Task requirements: Return the entries below exactly as written.

____ Exercise materials

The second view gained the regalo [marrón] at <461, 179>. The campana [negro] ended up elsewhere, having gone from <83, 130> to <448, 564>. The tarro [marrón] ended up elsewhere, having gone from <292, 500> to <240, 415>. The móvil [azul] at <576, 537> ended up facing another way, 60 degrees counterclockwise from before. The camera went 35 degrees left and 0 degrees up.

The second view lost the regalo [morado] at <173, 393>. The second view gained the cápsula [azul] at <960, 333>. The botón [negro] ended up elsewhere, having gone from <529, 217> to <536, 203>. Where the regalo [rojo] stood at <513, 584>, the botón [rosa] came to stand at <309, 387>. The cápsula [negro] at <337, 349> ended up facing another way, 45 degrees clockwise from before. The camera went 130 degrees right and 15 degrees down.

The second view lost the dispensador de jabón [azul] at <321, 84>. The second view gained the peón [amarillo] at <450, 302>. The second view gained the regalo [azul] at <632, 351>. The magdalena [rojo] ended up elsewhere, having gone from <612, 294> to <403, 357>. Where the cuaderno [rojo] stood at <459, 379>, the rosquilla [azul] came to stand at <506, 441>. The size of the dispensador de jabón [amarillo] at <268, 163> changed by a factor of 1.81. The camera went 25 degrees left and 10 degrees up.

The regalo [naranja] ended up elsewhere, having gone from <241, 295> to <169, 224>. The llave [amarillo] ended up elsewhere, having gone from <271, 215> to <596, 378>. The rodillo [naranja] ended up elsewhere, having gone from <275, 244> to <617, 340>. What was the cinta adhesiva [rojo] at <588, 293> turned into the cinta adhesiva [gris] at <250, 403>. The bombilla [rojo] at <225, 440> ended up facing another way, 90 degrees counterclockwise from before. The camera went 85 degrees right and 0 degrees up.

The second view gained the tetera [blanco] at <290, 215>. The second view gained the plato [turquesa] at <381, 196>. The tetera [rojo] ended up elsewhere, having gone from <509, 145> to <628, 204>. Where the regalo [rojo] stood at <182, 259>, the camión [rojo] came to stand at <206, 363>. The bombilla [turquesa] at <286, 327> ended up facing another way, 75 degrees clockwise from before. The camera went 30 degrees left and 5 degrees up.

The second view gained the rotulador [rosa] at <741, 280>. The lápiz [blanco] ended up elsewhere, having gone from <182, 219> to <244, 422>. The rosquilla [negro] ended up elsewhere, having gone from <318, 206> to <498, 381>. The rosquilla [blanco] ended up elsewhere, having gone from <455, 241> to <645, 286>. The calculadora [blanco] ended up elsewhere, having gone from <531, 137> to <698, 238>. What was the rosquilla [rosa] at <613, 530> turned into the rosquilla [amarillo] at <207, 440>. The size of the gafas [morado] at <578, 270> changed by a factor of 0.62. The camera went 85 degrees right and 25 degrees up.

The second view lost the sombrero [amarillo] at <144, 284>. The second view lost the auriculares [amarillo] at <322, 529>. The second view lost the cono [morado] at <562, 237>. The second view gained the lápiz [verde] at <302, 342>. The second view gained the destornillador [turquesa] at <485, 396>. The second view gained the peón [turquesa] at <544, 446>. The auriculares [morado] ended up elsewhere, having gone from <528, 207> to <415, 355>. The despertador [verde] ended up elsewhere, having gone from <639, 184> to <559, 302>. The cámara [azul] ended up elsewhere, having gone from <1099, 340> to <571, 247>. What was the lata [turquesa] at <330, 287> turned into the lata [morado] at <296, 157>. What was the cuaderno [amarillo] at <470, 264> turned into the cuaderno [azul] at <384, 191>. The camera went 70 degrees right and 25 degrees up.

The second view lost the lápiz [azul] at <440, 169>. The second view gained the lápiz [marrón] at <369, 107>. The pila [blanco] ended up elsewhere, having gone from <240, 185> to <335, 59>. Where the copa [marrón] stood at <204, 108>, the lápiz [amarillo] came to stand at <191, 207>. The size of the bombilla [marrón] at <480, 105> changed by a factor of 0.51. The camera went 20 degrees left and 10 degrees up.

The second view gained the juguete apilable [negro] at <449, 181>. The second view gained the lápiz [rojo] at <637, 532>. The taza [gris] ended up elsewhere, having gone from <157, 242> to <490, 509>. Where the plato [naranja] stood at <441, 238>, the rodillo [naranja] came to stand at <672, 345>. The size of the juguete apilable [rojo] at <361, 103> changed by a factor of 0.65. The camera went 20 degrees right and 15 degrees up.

________

Result of the task:
The second view gained the regalo [marrón] at <461, 179>. The campana [negro] ended up elsewhere, having gone from <83, 130> to <448, 564>. The tarro [marrón] ended up elsewhere, having gone from <292, 500> to <240, 415>. The móvil [azul] at <576, 537> ended up facing another way, 60 degrees counterclockwise from before. The camera went 35 degrees left and 0 degrees up.

The second view lost the regalo [morado] at <173, 393>. The second view gained the cápsula [azul] at <960, 333>. The botón [negro] ended up elsewhere, having gone from <529, 217> to <536, 203>. Where the regalo [rojo] stood at <513, 584>, the botón [rosa] came to stand at <309, 387>. The cápsula [negro] at <337, 349> ended up facing another way, 45 degrees clockwise from before. The camera went 130 degrees right and 15 degrees down.

The second view lost the dispensador de jabón [azul] at <321, 84>. The second view gained the peón [amarillo] at <450, 302>. The second view gained the regalo [azul] at <632, 351>. The magdalena [rojo] ended up elsewhere, having gone from <612, 294> to <403, 357>. Where the cuaderno [rojo] stood at <459, 379>, the rosquilla [azul] came to stand at <506, 441>. The size of the dispensador de jabón [amarillo] at <268, 163> changed by a factor of 1.81. The camera went 25 degrees left and 10 degrees up.

The regalo [naranja] ended up elsewhere, having gone from <241, 295> to <169, 224>. The llave [amarillo] ended up elsewhere, having gone from <271, 215> to <596, 378>. The rodillo [naranja] ended up elsewhere, having gone from <275, 244> to <617, 340>. What was the cinta adhesiva [rojo] at <588, 293> turned into the cinta adhesiva [gris] at <250, 403>. The bombilla [rojo] at <225, 440> ended up facing another way, 90 degrees counterclockwise from before. The camera went 85 degrees right and 0 degrees up.

The second view gained the tetera [blanco] at <290, 215>. The second view gained the plato [turquesa] at <381, 196>. The tetera [rojo] ended up elsewhere, having gone from <509, 145> to <628, 204>. Where the regalo [rojo] stood at <182, 259>, the camión [rojo] came to stand at <206, 363>. The bombilla [turquesa] at <286, 327> ended up facing another way, 75 degrees clockwise from before. The camera went 30 degrees left and 5 degrees up.

The second view gained the rotulador [rosa] at <741, 280>. The lápiz [blanco] ended up elsewhere, having gone from <182, 219> to <244, 422>. The rosquilla [negro] ended up elsewhere, having gone from <318, 206> to <498, 381>. The rosquilla [blanco] ended up elsewhere, having gone from <455, 241> to <645, 286>. The calculadora [blanco] ended up elsewhere, having gone from <531, 137> to <698, 238>. What was the rosquilla [rosa] at <613, 530> turned into the rosquilla [amarillo] at <207, 440>. The size of the gafas [morado] at <578, 270> changed by a factor of 0.62. The camera went 85 degrees right and 25 degrees up.

The second view lost the sombrero [amarillo] at <144, 284>. The second view lost the auriculares [amarillo] at <322, 529>. The second view lost the cono [morado] at <562, 237>. The second view gained the lápiz [verde] at <302, 342>. The second view gained the destornillador [turquesa] at <485, 396>. The second view gained the peón [turquesa] at <544, 446>. The auriculares [morado] ended up elsewhere, having gone from <528, 207> to <415, 355>. The despertador [verde] ended up elsewhere, having gone from <639, 184> to <559, 302>. The cámara [azul] ended up elsewhere, having gone from <1099, 340> to <571, 247>. What was the lata [turquesa] at <330, 287> turned into the lata [morado] at <296, 157>. What was the cuaderno [amarillo] at <470, 264> turned into the cuaderno [azul] at <384, 191>. The camera went 70 degrees right and 25 degrees up.

The second view lost the lápiz [azul] at <440, 169>. The second view gained the lápiz [marrón] at <369, 107>. The pila [blanco] ended up elsewhere, having gone from <240, 185> to <335, 59>. Where the copa [marrón] stood at <204, 108>, the lápiz [amarillo] came to stand at <191, 207>. The size of the bombilla [marrón] at <480, 105> changed by a factor of 0.51. The camera went 20 degrees left and 10 degrees up.

The second view gained the juguete apilable [negro] at <449, 181>. The second view gained the lápiz [rojo] at <637, 532>. The taza [gris] ended up elsewhere, having gone from <157, 242> to <490, 509>. Where the plato [naranja] stood at <441, 238>, the rodillo [naranja] came to stand at <672, 345>. The size of the juguete apilable [rojo] at <361, 103> changed by a factor of 0.65. The camera went 20 degrees right and 15 degrees up.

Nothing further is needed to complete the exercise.